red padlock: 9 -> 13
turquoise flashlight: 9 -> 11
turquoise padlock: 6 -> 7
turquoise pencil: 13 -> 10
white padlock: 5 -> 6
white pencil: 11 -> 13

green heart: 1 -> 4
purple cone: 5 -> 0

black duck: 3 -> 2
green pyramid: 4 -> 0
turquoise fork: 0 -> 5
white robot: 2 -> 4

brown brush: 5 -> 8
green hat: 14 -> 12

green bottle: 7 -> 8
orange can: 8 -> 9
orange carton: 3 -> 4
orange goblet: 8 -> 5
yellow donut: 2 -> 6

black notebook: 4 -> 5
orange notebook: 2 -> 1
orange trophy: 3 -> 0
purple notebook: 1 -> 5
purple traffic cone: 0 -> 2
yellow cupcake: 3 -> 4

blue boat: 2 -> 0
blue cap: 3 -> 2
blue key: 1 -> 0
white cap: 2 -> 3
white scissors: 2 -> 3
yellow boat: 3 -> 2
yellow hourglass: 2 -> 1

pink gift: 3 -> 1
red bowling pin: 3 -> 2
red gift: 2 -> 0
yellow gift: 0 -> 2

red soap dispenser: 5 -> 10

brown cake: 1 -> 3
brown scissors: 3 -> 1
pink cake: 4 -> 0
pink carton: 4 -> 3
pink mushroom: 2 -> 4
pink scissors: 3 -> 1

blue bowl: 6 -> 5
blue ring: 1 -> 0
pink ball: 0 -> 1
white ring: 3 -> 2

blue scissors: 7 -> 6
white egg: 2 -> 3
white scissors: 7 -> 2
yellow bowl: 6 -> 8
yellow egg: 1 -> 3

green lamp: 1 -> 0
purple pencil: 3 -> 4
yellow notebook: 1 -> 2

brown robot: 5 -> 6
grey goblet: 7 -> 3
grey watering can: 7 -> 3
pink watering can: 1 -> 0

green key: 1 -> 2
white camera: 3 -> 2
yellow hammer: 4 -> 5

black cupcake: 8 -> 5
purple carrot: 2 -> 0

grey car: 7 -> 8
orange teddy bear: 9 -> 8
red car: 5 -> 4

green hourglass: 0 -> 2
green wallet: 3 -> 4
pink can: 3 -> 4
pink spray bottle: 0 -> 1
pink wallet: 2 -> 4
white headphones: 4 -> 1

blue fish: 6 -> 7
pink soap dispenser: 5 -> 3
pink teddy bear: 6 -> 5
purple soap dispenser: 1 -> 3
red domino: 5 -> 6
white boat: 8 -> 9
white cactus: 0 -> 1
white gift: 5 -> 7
■ ■ ■ ■
The records above must be retyped in full, exactly as written.

◆ **WRITTEN SOLUTION**:
red padlock: 9 -> 13
turquoise flashlight: 9 -> 11
turquoise padlock: 6 -> 7
turquoise pencil: 13 -> 10
white padlock: 5 -> 6
white pencil: 11 -> 13

green heart: 1 -> 4
purple cone: 5 -> 0

black duck: 3 -> 2
green pyramid: 4 -> 0
turquoise fork: 0 -> 5
white robot: 2 -> 4

brown brush: 5 -> 8
green hat: 14 -> 12

green bottle: 7 -> 8
orange can: 8 -> 9
orange carton: 3 -> 4
orange goblet: 8 -> 5
yellow donut: 2 -> 6

black notebook: 4 -> 5
orange notebook: 2 -> 1
orange trophy: 3 -> 0
purple notebook: 1 -> 5
purple traffic cone: 0 -> 2
yellow cupcake: 3 -> 4

blue boat: 2 -> 0
blue cap: 3 -> 2
blue key: 1 -> 0
white cap: 2 -> 3
white scissors: 2 -> 3
yellow boat: 3 -> 2
yellow hourglass: 2 -> 1

pink gift: 3 -> 1
red bowling pin: 3 -> 2
red gift: 2 -> 0
yellow gift: 0 -> 2

red soap dispenser: 5 -> 10

brown cake: 1 -> 3
brown scissors: 3 -> 1
pink cake: 4 -> 0
pink carton: 4 -> 3
pink mushroom: 2 -> 4
pink scissors: 3 -> 1

blue bowl: 6 -> 5
blue ring: 1 -> 0
pink ball: 0 -> 1
white ring: 3 -> 2

blue scissors: 7 -> 6
white egg: 2 -> 3
white scissors: 7 -> 2
yellow bowl: 6 -> 8
yellow egg: 1 -> 3

green lamp: 1 -> 0
purple pencil: 3 -> 4
yellow notebook: 1 -> 2

brown robot: 5 -> 6
grey goblet: 7 -> 3
grey watering can: 7 -> 3
pink watering can: 1 -> 0

green key: 1 -> 2
white camera: 3 -> 2
yellow hammer: 4 -> 5

black cupcake: 8 -> 5
purple carrot: 2 -> 0

grey car: 7 -> 8
orange teddy bear: 9 -> 8
red car: 5 -> 4

green hourglass: 0 -> 2
green wallet: 3 -> 4
pink can: 3 -> 4
pink spray bottle: 0 -> 1
pink wallet: 2 -> 4
white headphones: 4 -> 1

blue fish: 6 -> 7
pink soap dispenser: 5 -> 3
pink teddy bear: 6 -> 5
purple soap dispenser: 1 -> 3
red domino: 5 -> 6
white boat: 8 -> 9
white cactus: 0 -> 1
white gift: 5 -> 7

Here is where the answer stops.